**What the exercise asks**
List each line of the data that holds the string "black", please.

**Dataset**
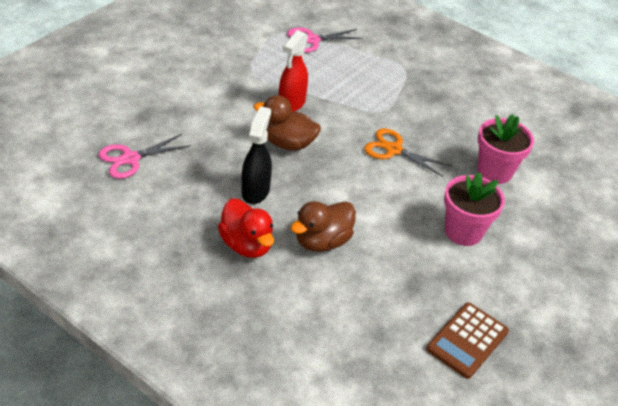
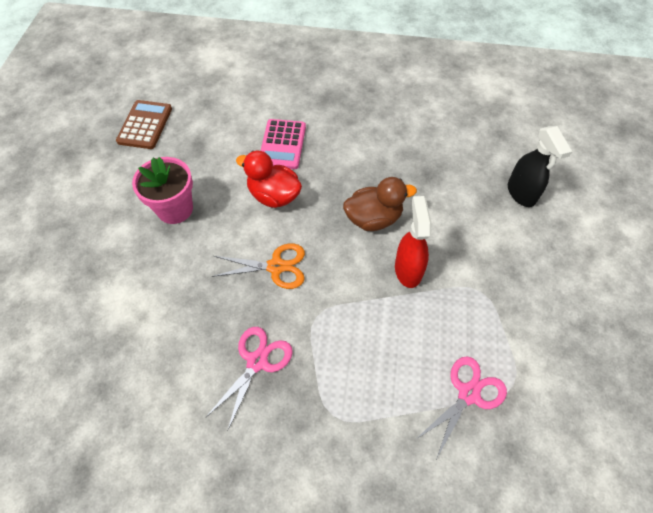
camera: 155 degrees right, 15 degrees up
(130, 159) = (473, 137): pink scissors -> pink scissors (257, 361)
(246, 245) = (332, 116): red duck -> red duck (274, 195)
(255, 191) = (361, 159): black spray bottle -> black spray bottle (521, 193)
(322, 241) = (282, 144): brown duck -> pink calculator
(494, 171) = (165, 295): pink flower pot -> none

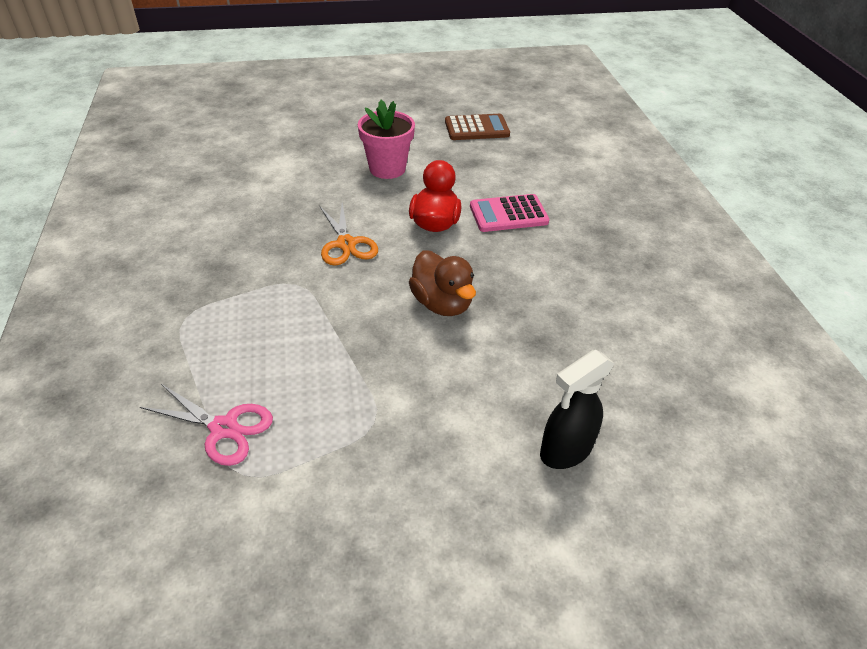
camera: 70 degrees right, 15 degrees down
(257, 361) = (235, 255): pink scissors -> none
(408, 269) = (381, 346): red spray bottle -> none

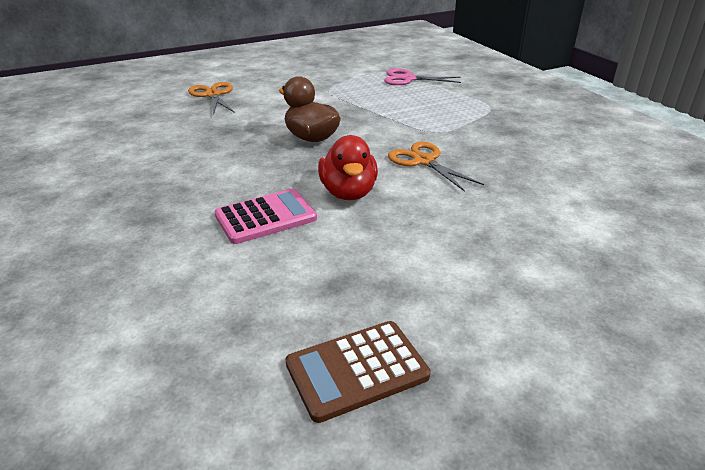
camera: 165 degrees right, 10 degrees down
(387, 168) = (452, 247): pink flower pot -> none
(565, 451) = (213, 95): black spray bottle -> orange scissors

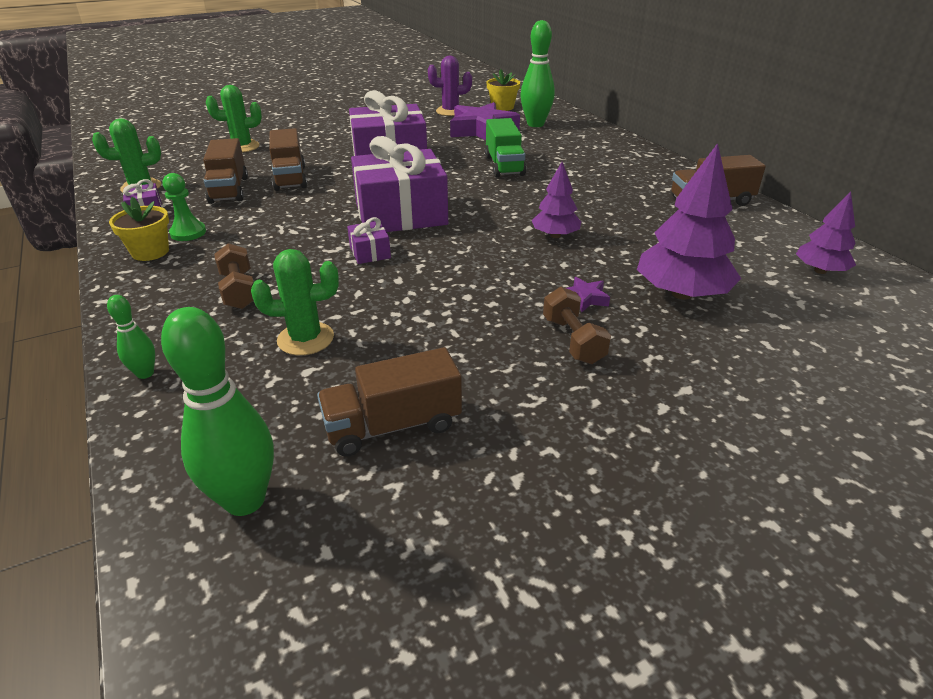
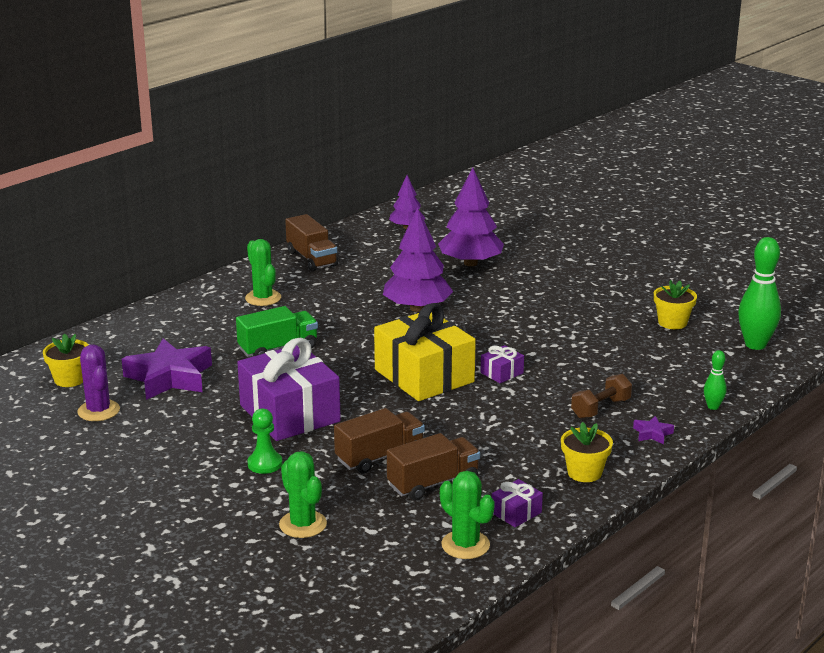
camera: 110 degrees left, 10 degrees down
(188, 233) = (538, 468): green pawn -> green pawn (265, 464)
(305, 339) = (629, 366): green cactus -> green cactus (263, 298)
(393, 425) = (672, 322): brown truck -> yellow flower pot
(401, 214) = (424, 376): purple gift -> yellow gift
(535, 124) = (135, 350): green bowling pin -> none
(555, 235) = (417, 308): purple tree -> purple tree, size x1.71
(573, 340) = (552, 288): brown dumbbell -> none
(585, 298) = (501, 289): purple star -> purple star (652, 434)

**Written response**
(255, 191) = (361, 159): black spray bottle -> black spray bottle (521, 193)
(565, 451) = (213, 95): black spray bottle -> orange scissors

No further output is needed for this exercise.